* **Problem description**: From the listing below, copy out every line where the word "turquoise" appears.

* **Available data**:
|---|

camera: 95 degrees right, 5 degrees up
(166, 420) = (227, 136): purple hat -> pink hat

|---|

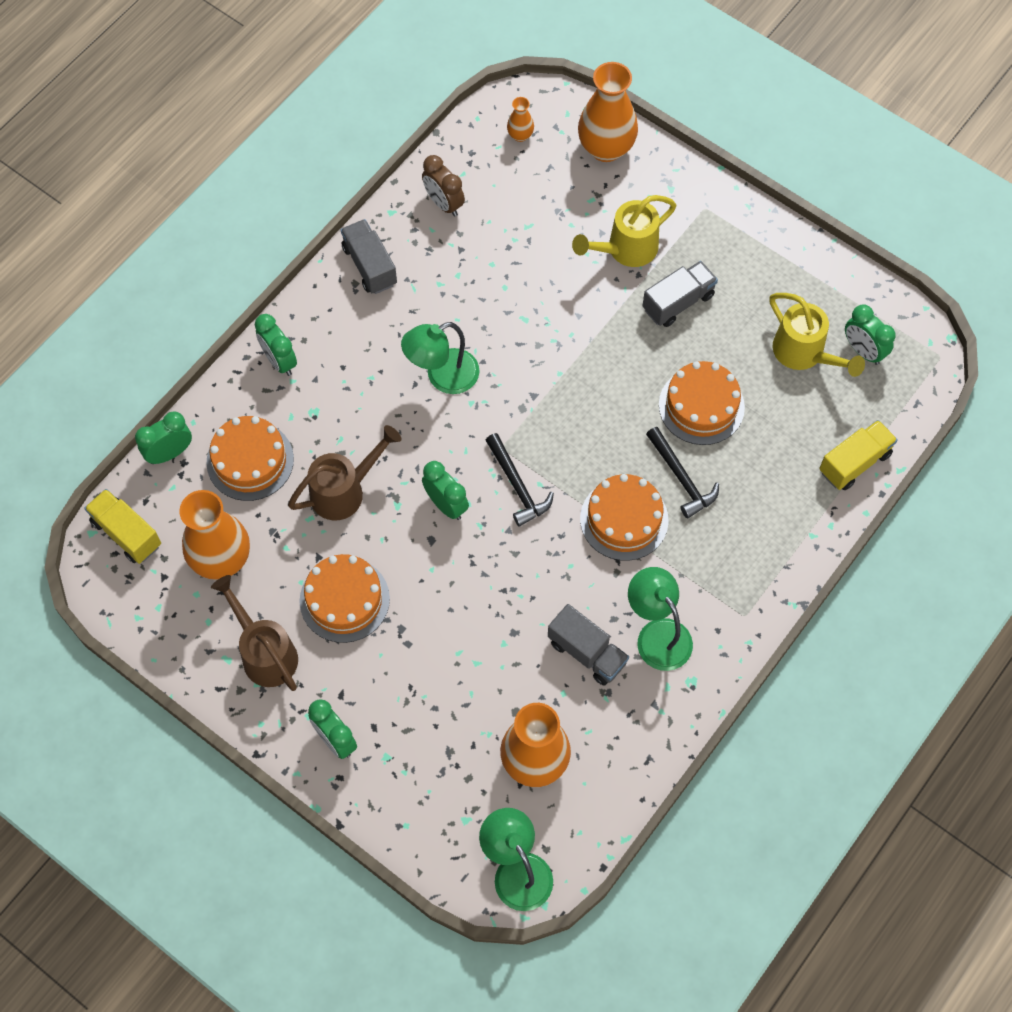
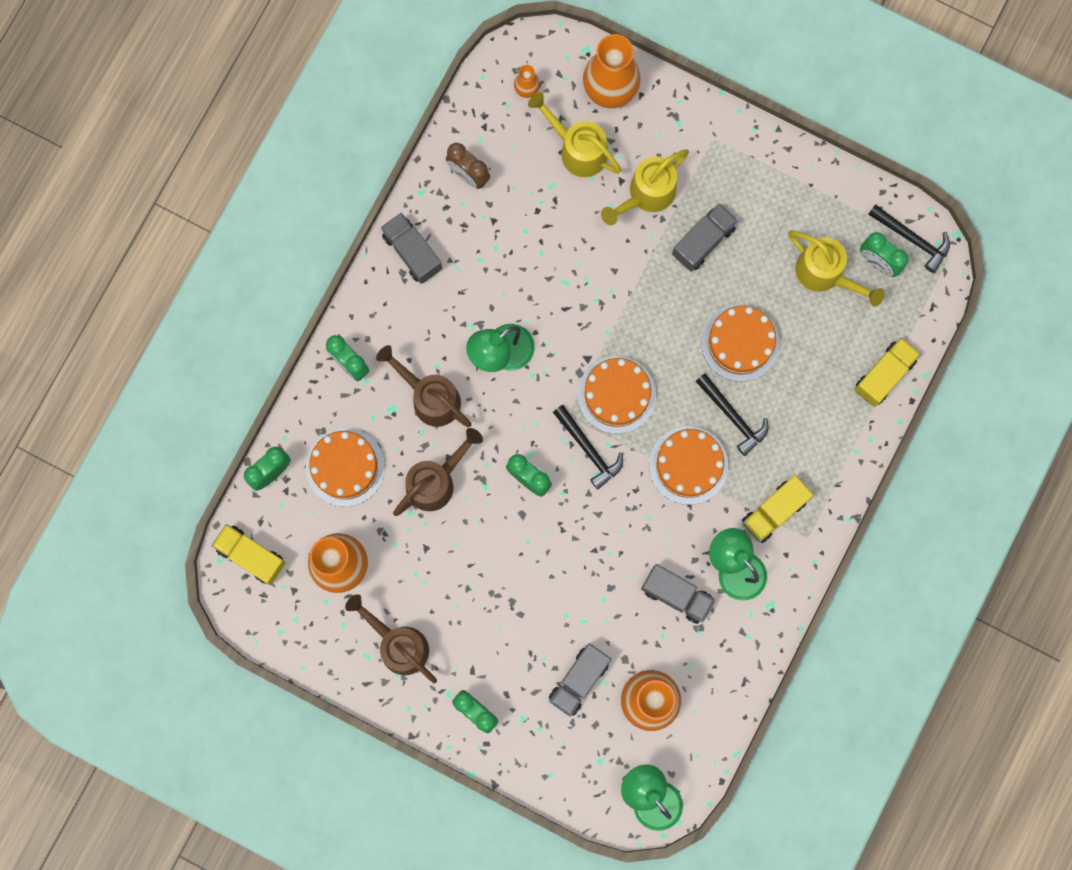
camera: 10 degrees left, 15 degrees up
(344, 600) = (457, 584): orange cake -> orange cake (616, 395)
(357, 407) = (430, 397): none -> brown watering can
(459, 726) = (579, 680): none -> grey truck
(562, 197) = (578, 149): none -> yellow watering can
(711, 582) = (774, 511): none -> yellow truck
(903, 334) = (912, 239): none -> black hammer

|---|

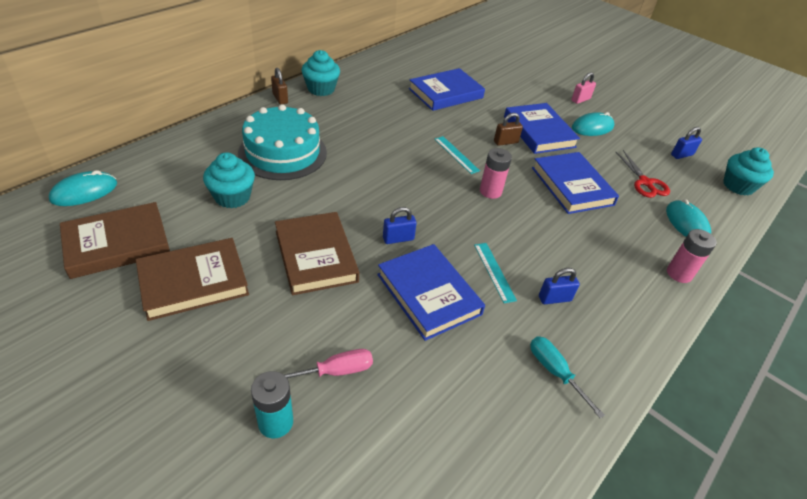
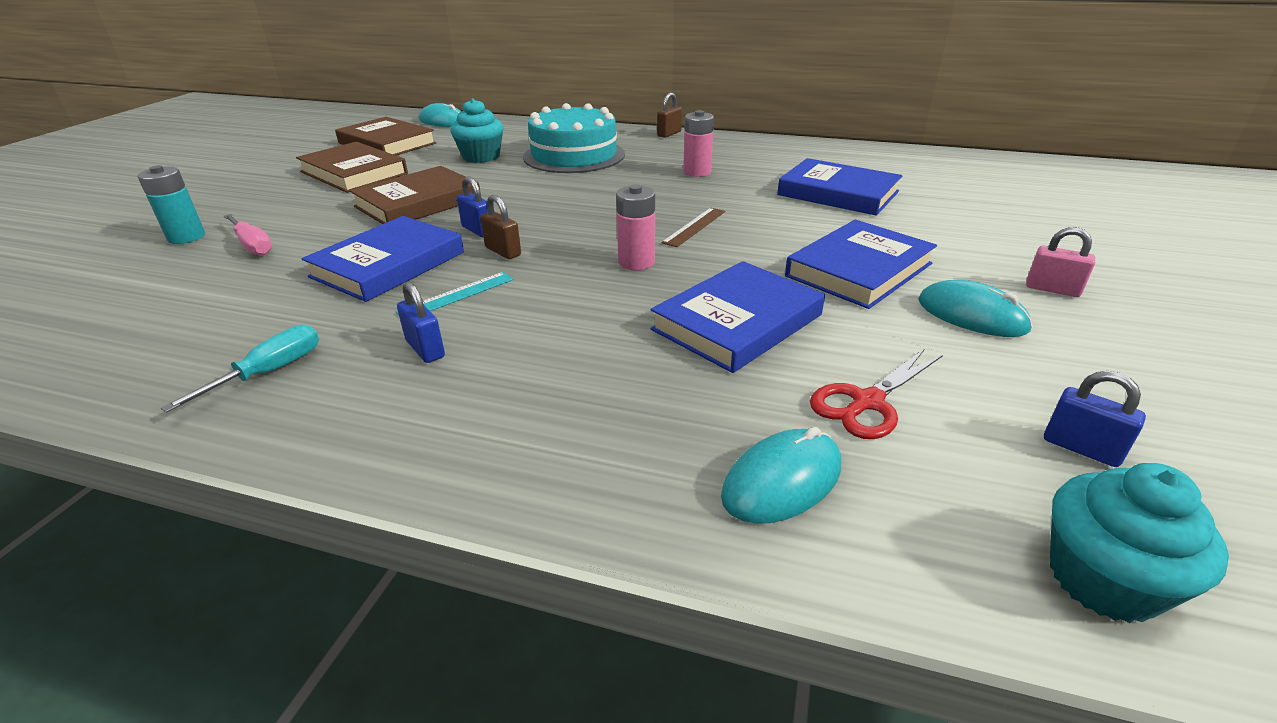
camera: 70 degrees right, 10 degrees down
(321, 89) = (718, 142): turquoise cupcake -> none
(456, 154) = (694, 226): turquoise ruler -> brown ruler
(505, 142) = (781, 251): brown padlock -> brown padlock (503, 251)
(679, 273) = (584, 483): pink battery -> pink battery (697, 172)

|---|

* **Response to this task**:
(321, 89) = (718, 142): turquoise cupcake -> none
(456, 154) = (694, 226): turquoise ruler -> brown ruler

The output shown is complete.